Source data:

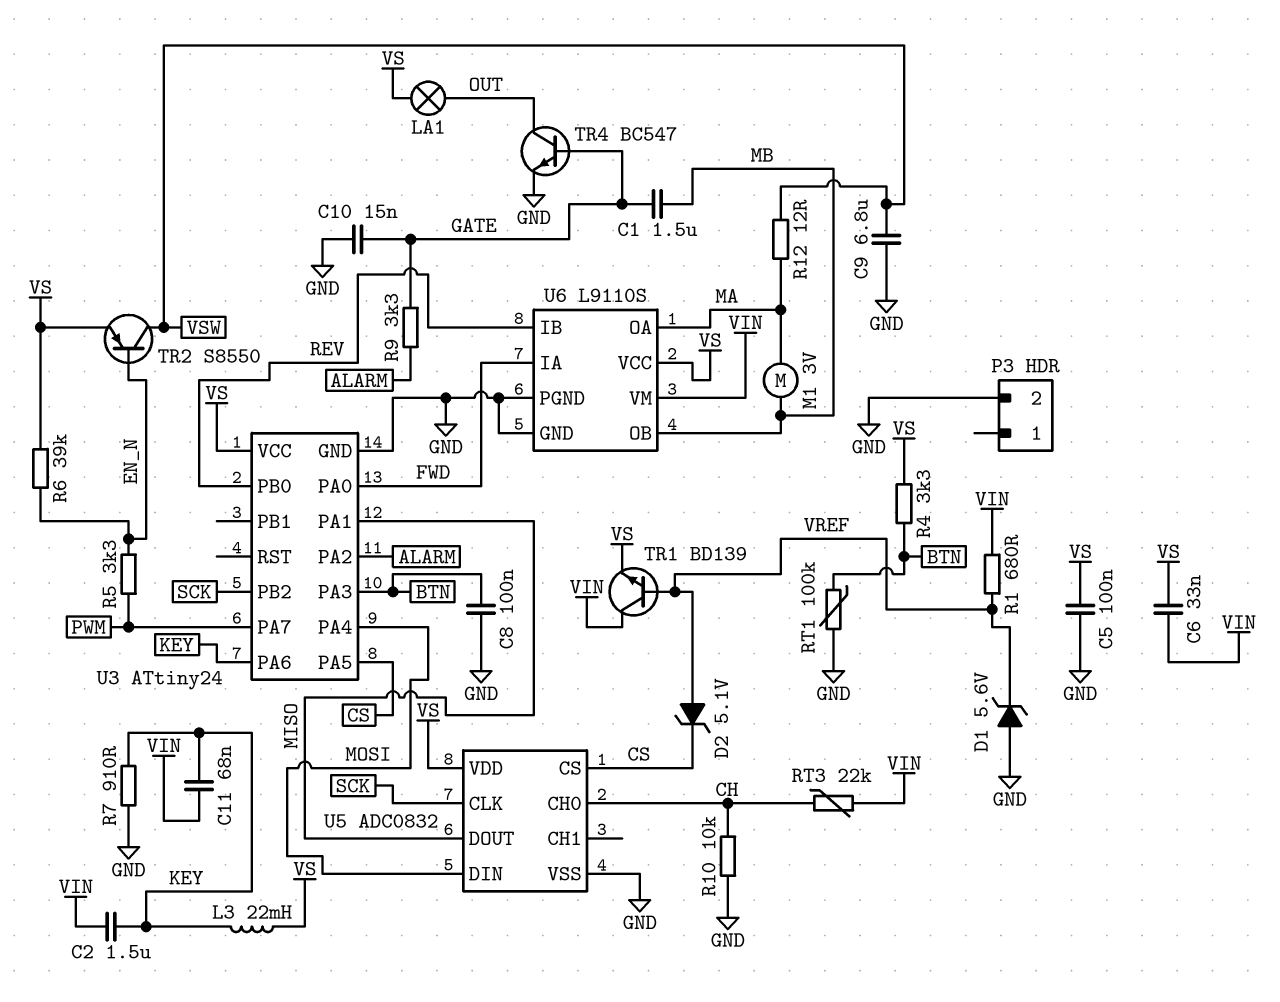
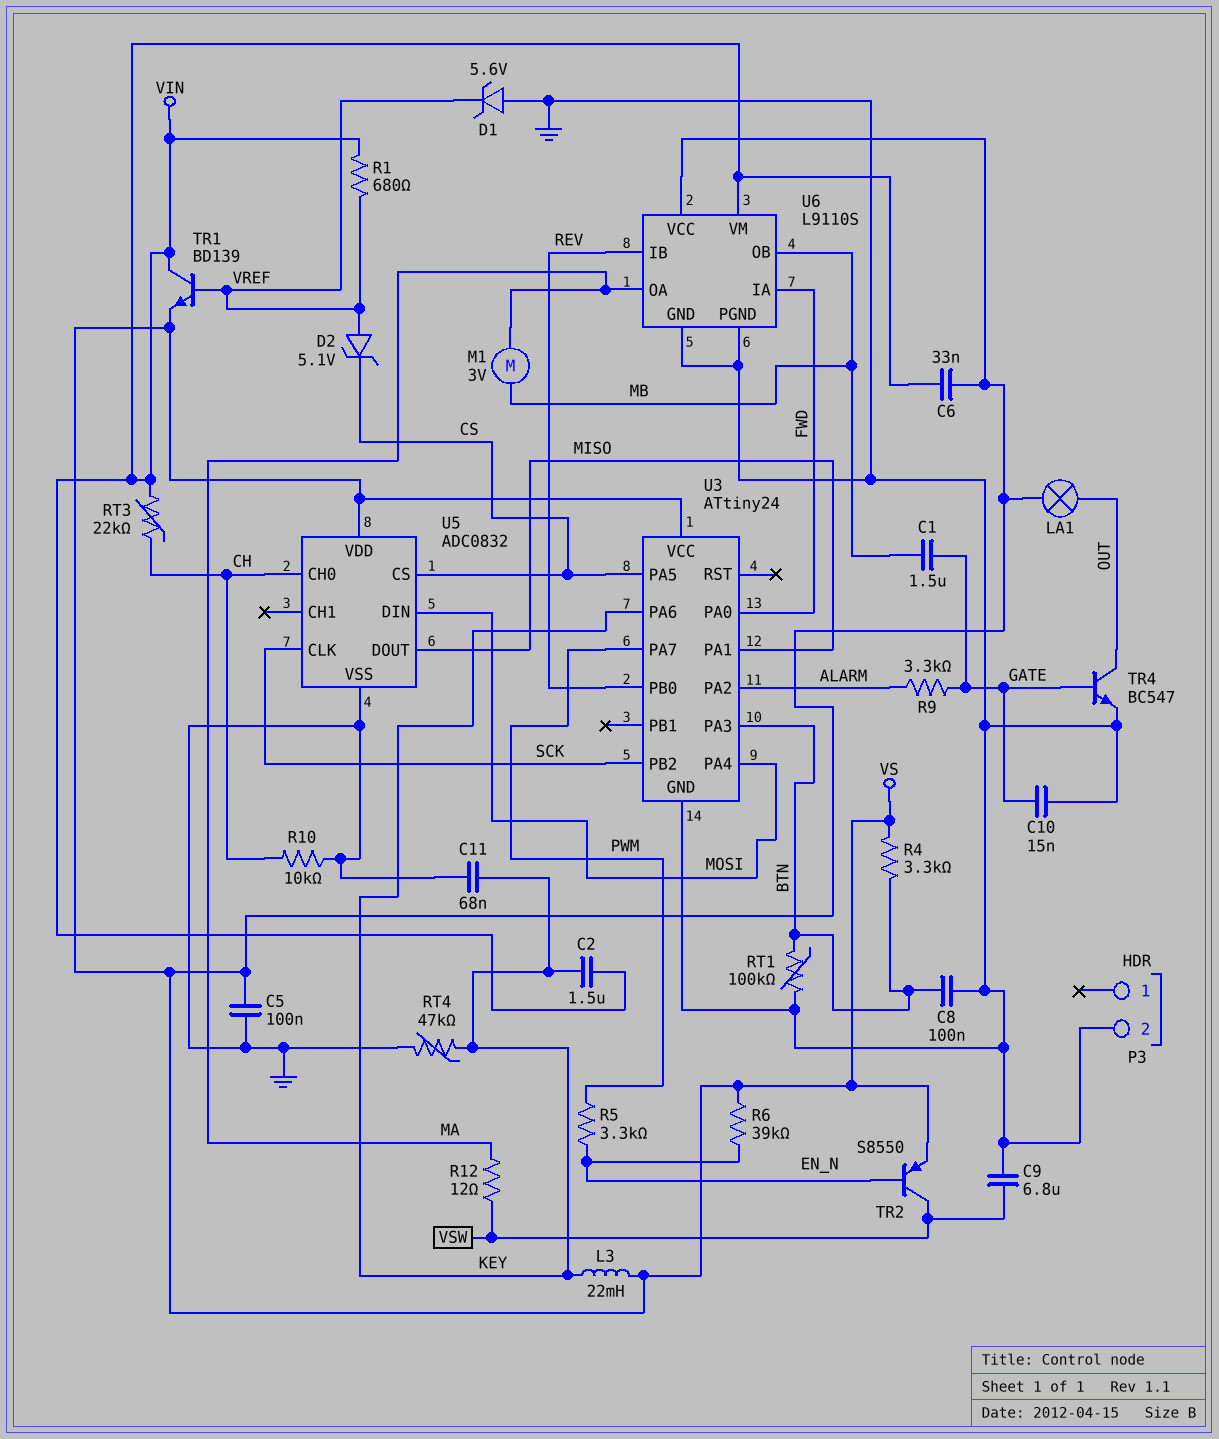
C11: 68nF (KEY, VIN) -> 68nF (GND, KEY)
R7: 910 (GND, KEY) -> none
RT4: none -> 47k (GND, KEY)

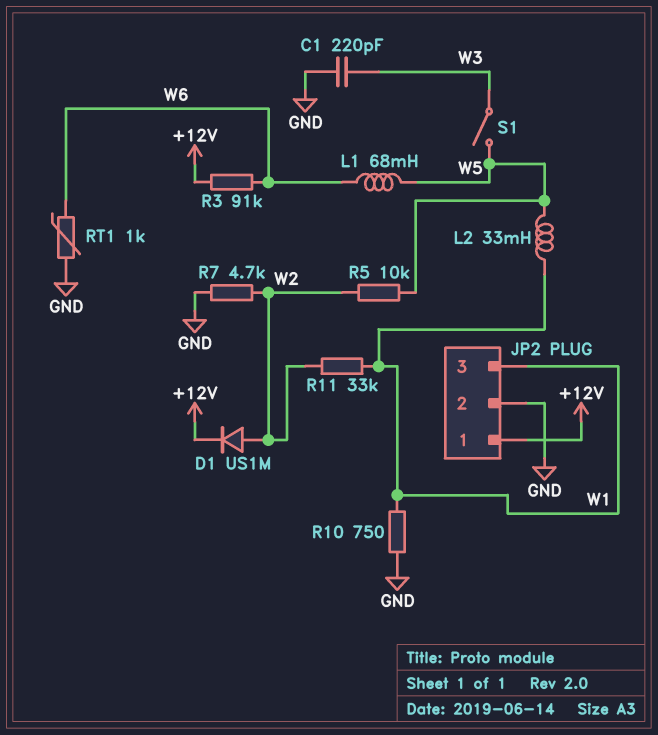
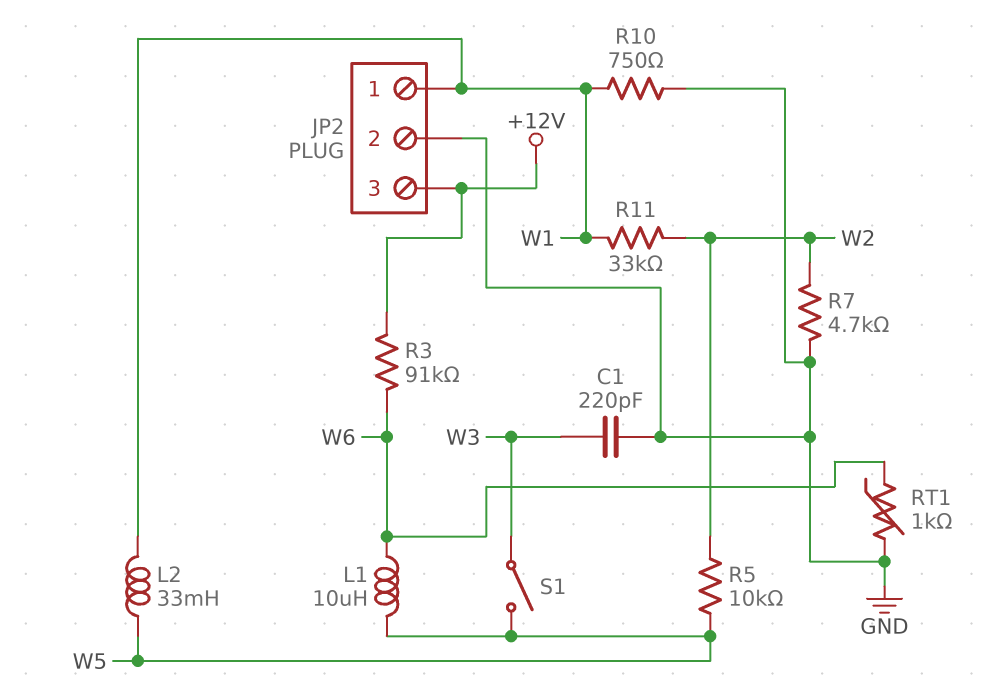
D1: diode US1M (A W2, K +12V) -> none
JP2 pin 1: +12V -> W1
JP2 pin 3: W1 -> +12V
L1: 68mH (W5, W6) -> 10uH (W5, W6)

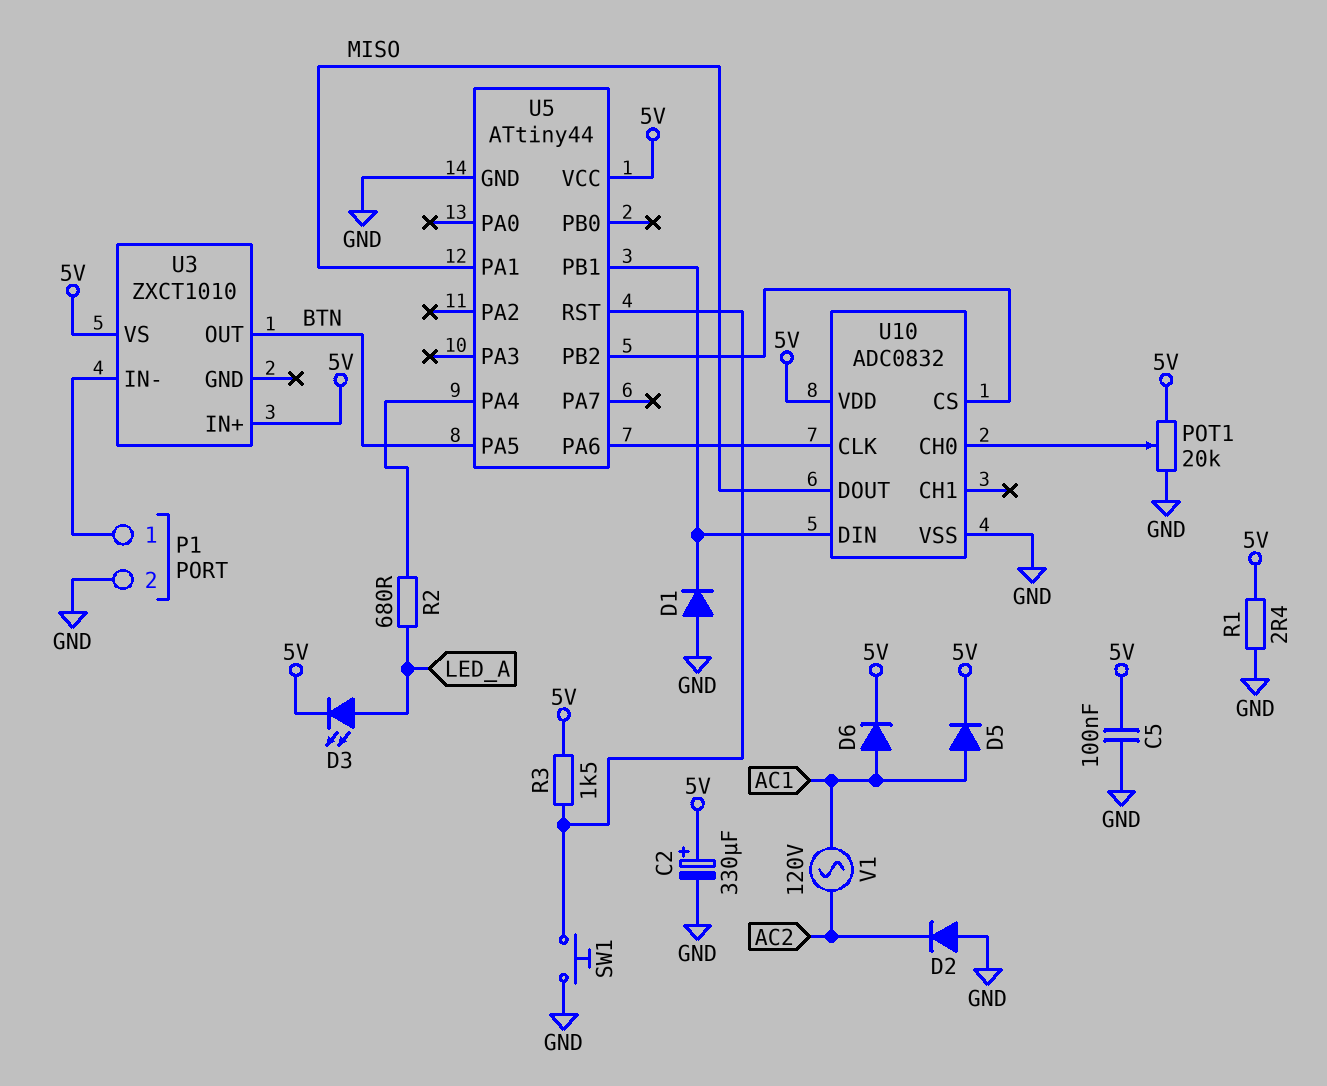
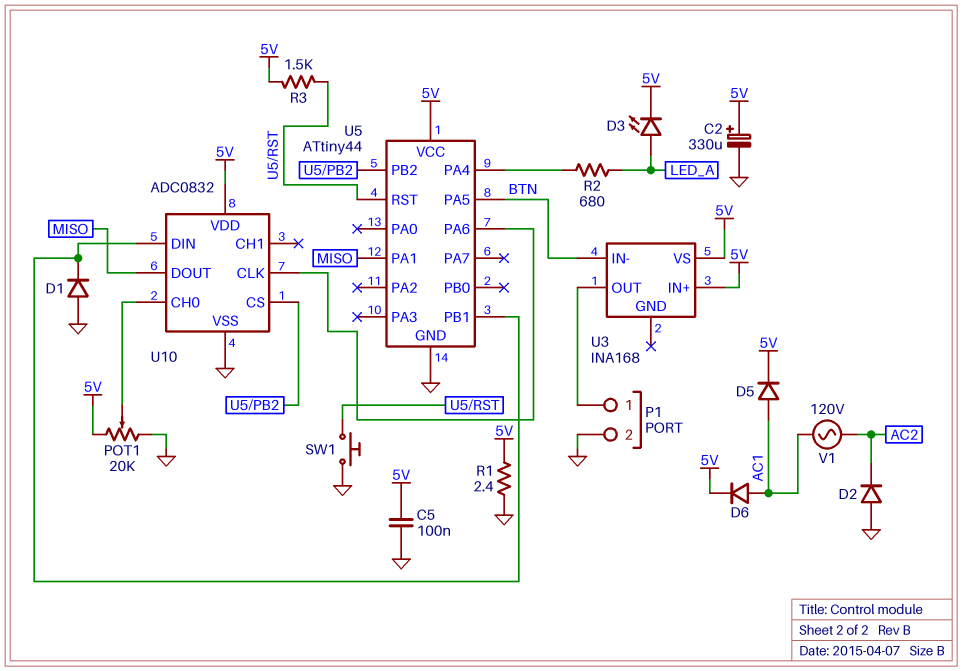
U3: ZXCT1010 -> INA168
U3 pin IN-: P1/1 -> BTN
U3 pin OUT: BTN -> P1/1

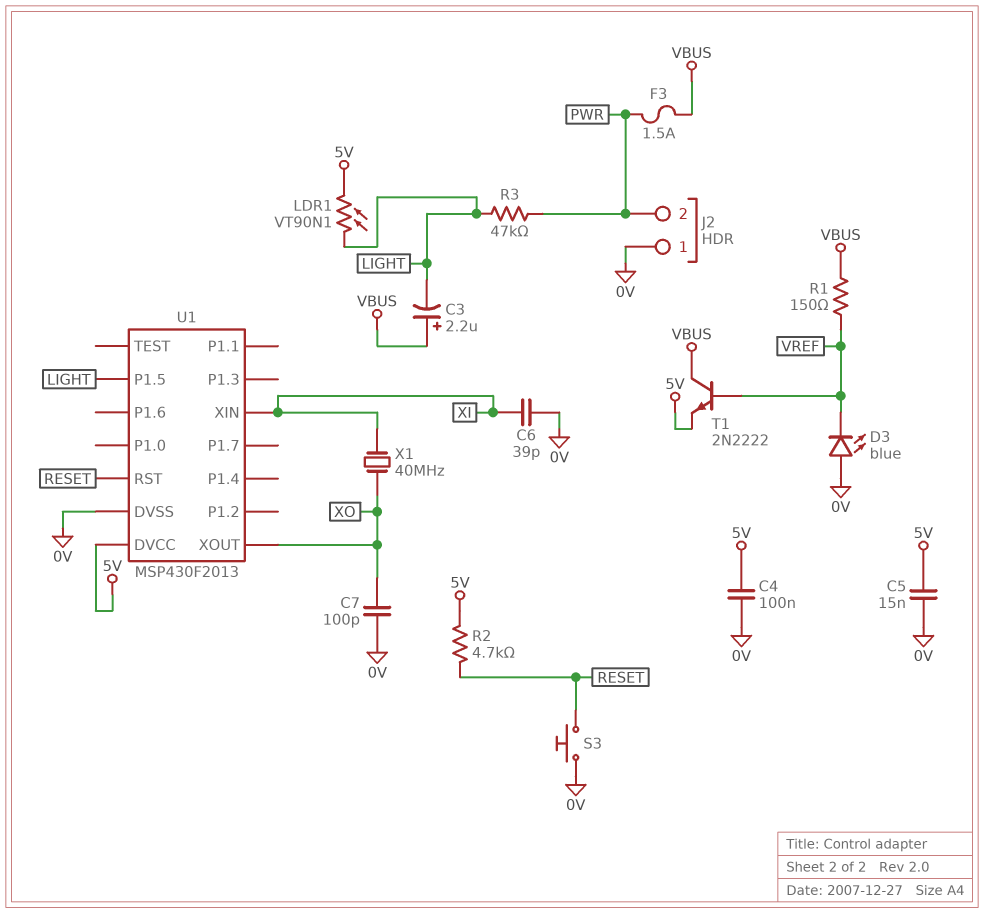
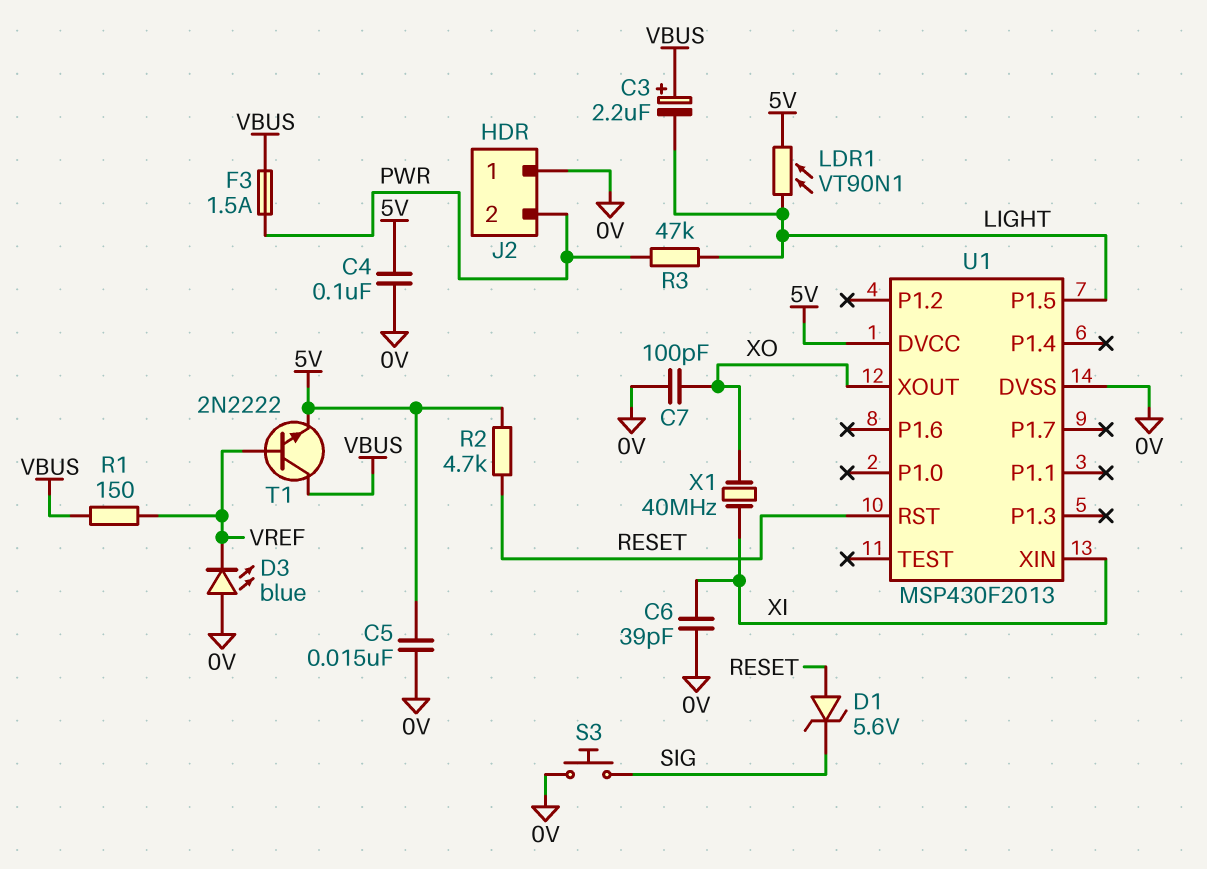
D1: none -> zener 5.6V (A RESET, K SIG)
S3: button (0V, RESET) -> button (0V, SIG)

__Your goal__.
Please retype exactly the lines from the one containing "RT4: none -> 47k (GND, KEY)" to the last line of the records above, both included, without any pictures.

__Exercise answer__.
RT4: none -> 47k (GND, KEY)

D1: diode US1M (A W2, K +12V) -> none
JP2 pin 1: +12V -> W1
JP2 pin 3: W1 -> +12V
L1: 68mH (W5, W6) -> 10uH (W5, W6)

U3: ZXCT1010 -> INA168
U3 pin IN-: P1/1 -> BTN
U3 pin OUT: BTN -> P1/1

D1: none -> zener 5.6V (A RESET, K SIG)
S3: button (0V, RESET) -> button (0V, SIG)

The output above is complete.